Problem statement: Reproduce word for word the items starting at the line containing "What do you" and ending at the line containing "center [230, 79].", with both of those lines included. Omit the pictures from your answer.

Stored data:
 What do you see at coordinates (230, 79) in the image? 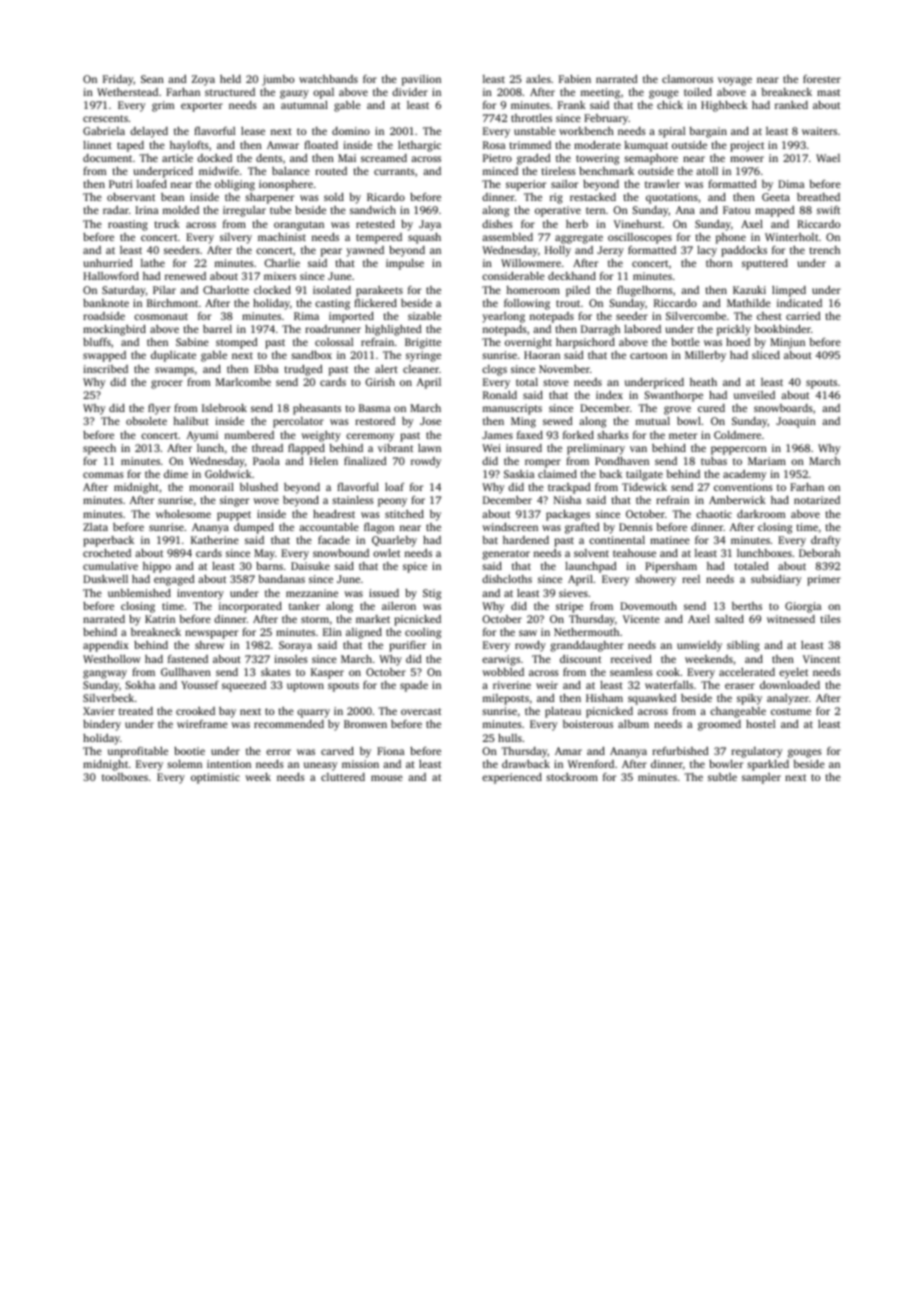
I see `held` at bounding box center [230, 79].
==
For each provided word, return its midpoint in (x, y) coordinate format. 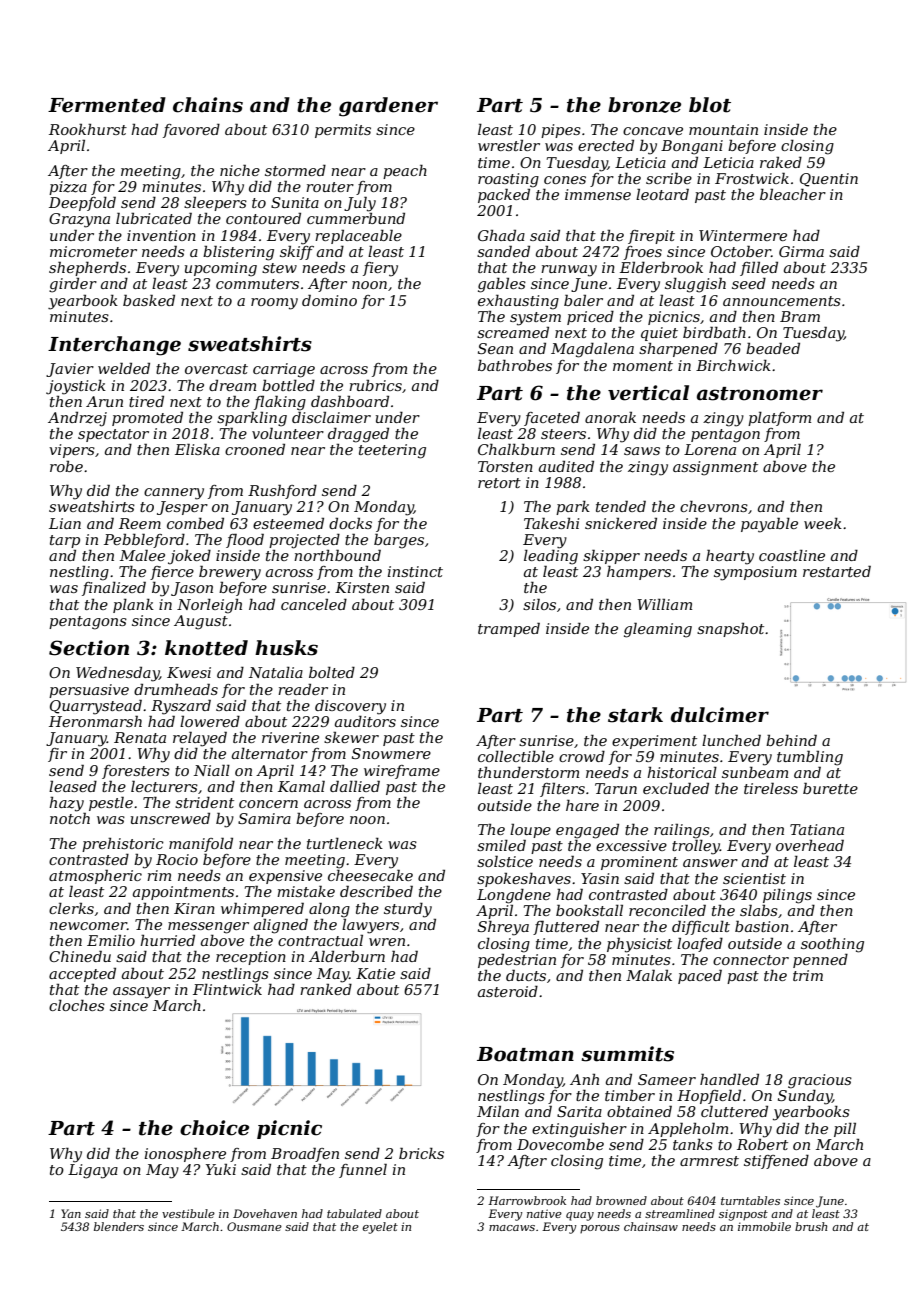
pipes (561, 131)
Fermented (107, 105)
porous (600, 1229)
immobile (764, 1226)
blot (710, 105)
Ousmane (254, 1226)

Final result:
 What do you see at coordinates (230, 79) in the image? 
I see `held` at bounding box center [230, 79].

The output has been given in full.